#### [Exercise details]
Restate word for word the line containing "relocated | gray_key" and all remaining lines of the entries below.

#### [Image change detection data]
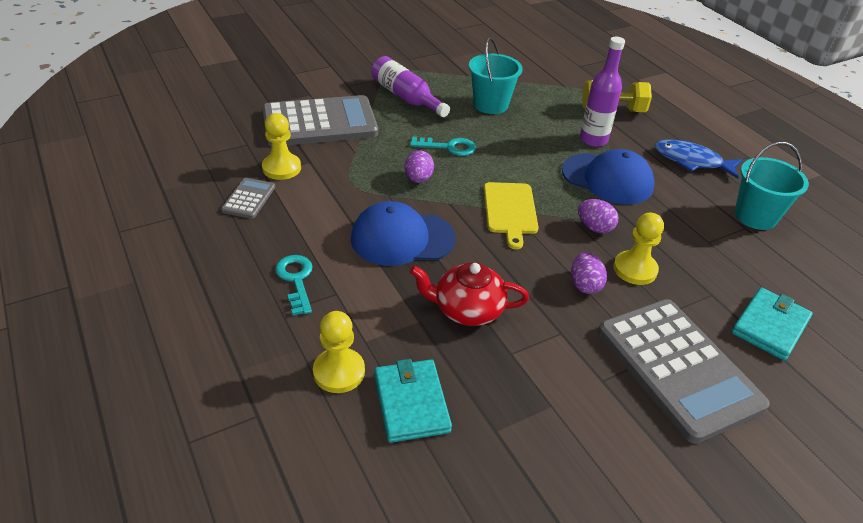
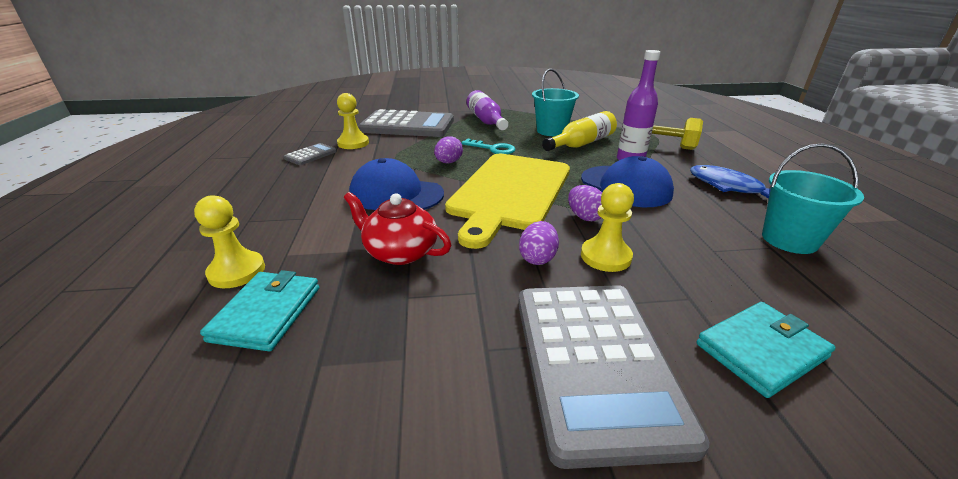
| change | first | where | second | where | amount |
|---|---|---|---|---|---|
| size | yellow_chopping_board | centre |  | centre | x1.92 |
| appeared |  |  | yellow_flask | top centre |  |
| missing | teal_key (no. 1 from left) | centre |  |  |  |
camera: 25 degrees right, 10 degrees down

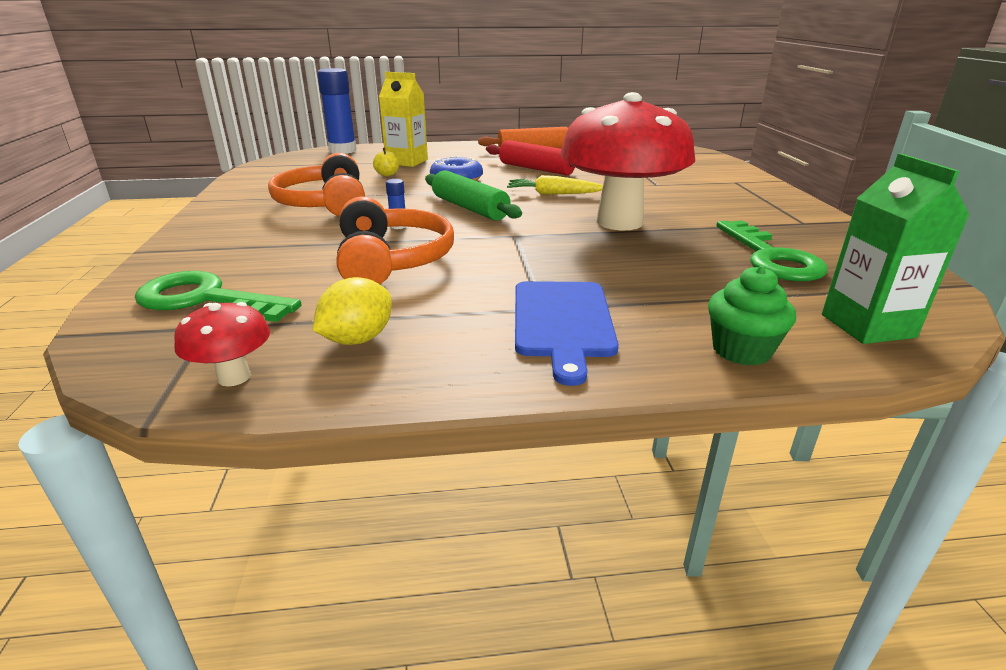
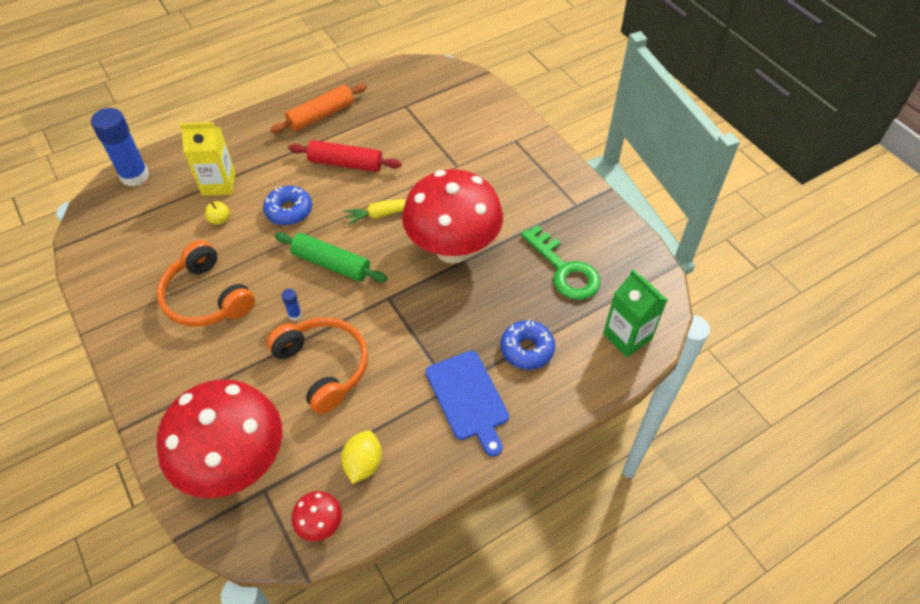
| change | first | where | second | where | amount |
|---|---|---|---|---|---|
| exchanged | green_key (no. 1 from left) | middle left | red_fungus (no. 1 from left) | bottom left |  |
| appeared |  |  | cobalt_glazed_donut (no. 2 from left) | centre |  |
| missing | green_muffin | middle right |  |  |  |
camera: 25 degrees left, 25 degrees up

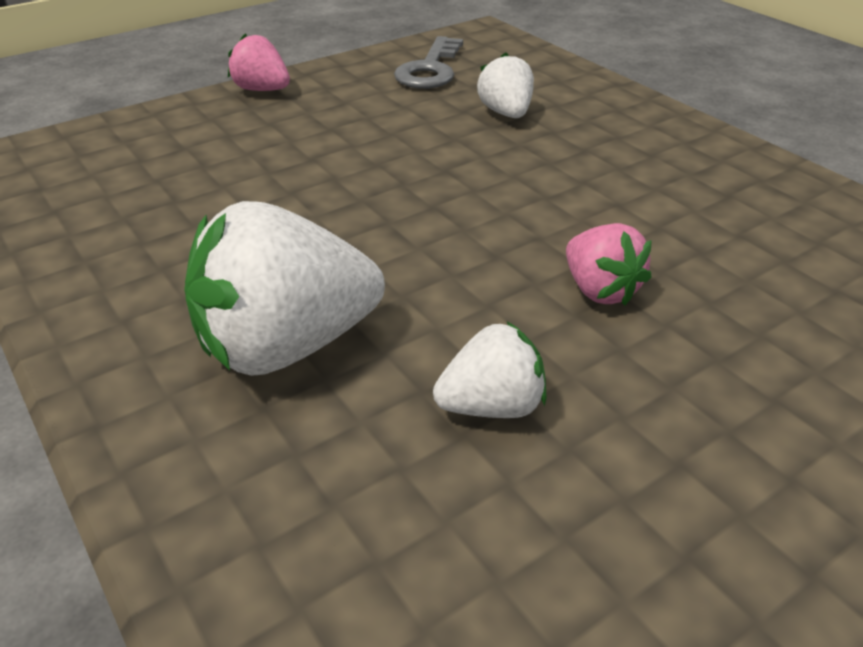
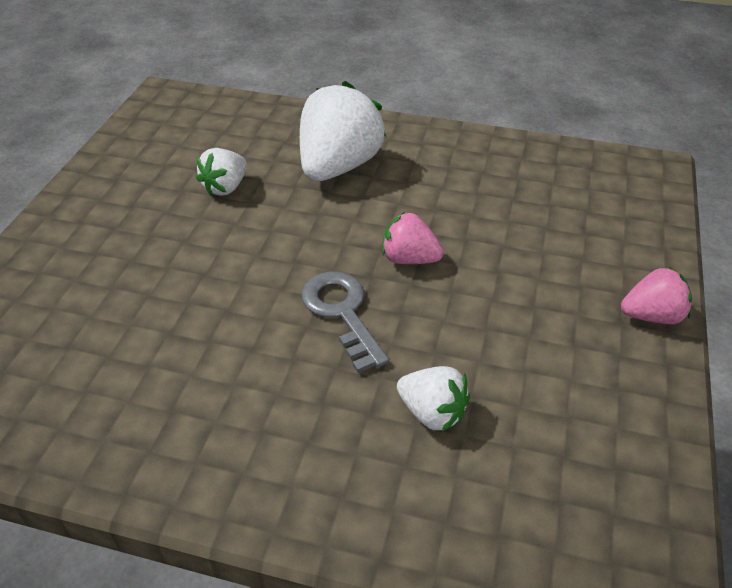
| change | first | where | second | where | amount |
|---|---|---|---|---|---|
| relocated | gray_key | top centre |  | centre |  |
| relocated | pink_toy_strawberry (no. 2 from left in the first image) | middle right | pink_toy_strawberry (no. 1 from left) | centre |  |
camera: 140 degrees right, 5 degrees up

#### [Response area]
| relocated | gray_key | top centre |  | centre |  |
| relocated | pink_toy_strawberry (no. 2 from left in the first image) | middle right | pink_toy_strawberry (no. 1 from left) | centre |  |
camera: 140 degrees right, 5 degrees up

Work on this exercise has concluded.